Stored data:
==*==

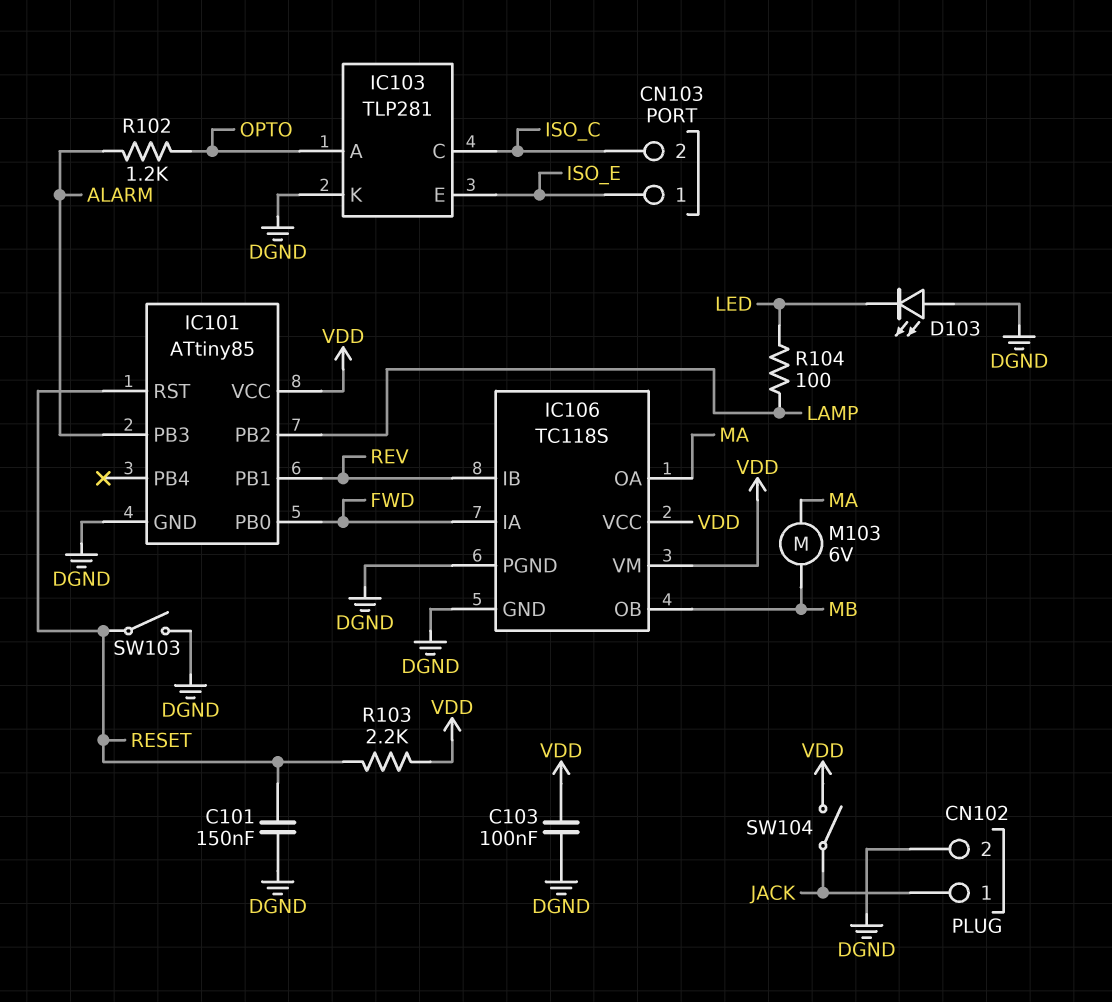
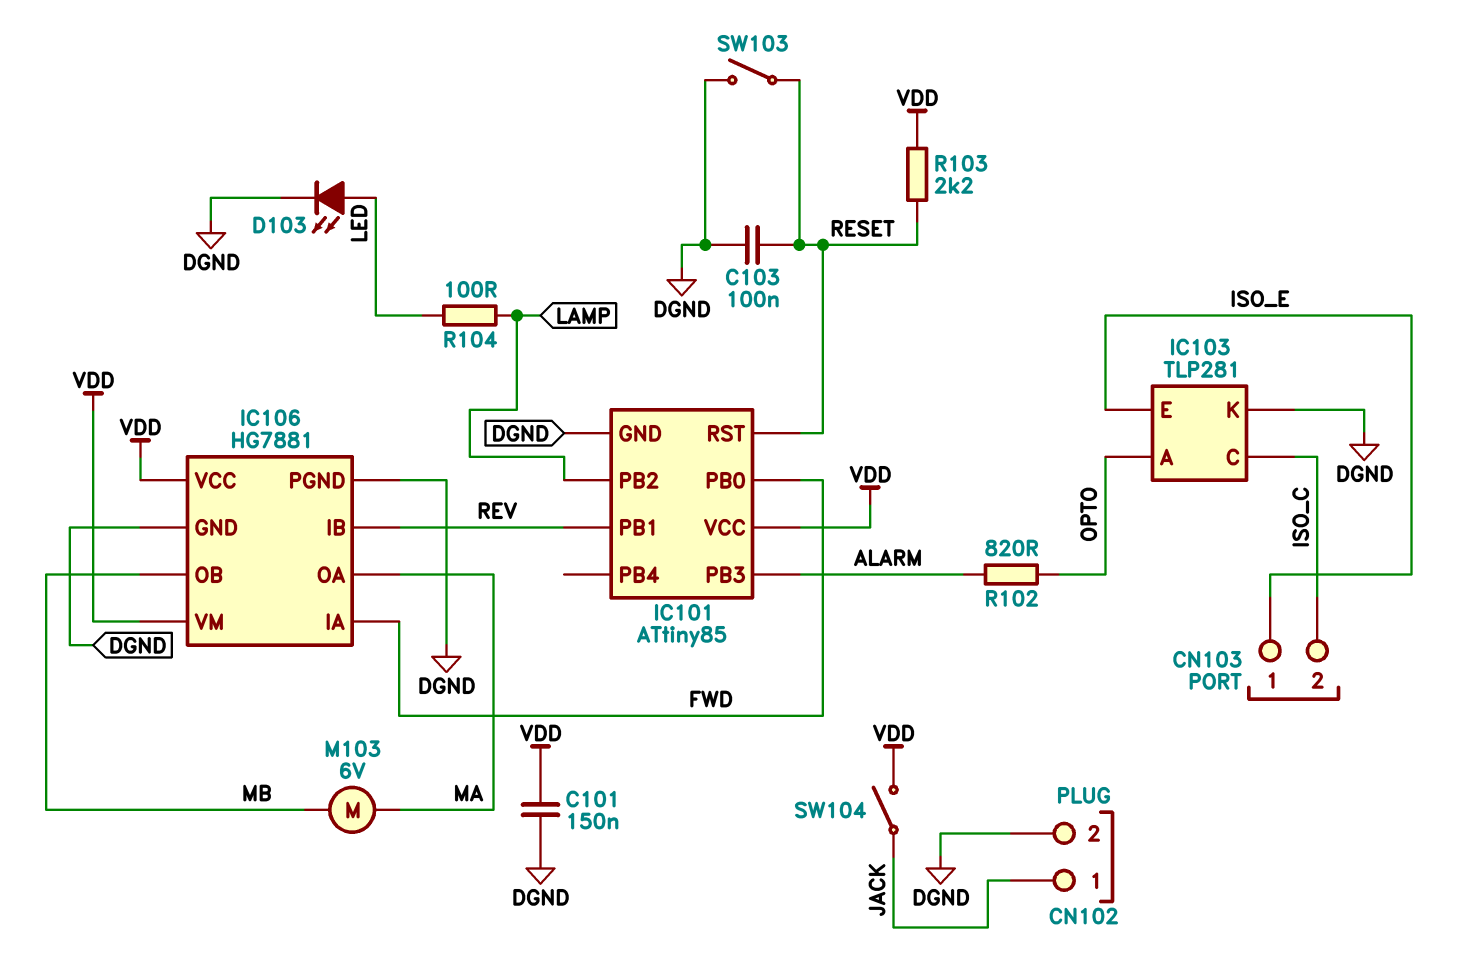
C101: 150nF (DGND, RESET) -> 150nF (DGND, VDD)
C103: 100nF (DGND, VDD) -> 100nF (DGND, RESET)
D103: LED (A DGND, K LED) -> LED (A LED, K DGND)
IC106: TC118S -> HG7881
R102: 1.2k (ALARM, OPTO) -> 820 (ALARM, OPTO)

==*==

* ACTIVITY: Transcribe every entry above exactly. Omit all pictures.

* EXPECTED ANSWER:
C101: 150nF (DGND, RESET) -> 150nF (DGND, VDD)
C103: 100nF (DGND, VDD) -> 100nF (DGND, RESET)
D103: LED (A DGND, K LED) -> LED (A LED, K DGND)
IC106: TC118S -> HG7881
R102: 1.2k (ALARM, OPTO) -> 820 (ALARM, OPTO)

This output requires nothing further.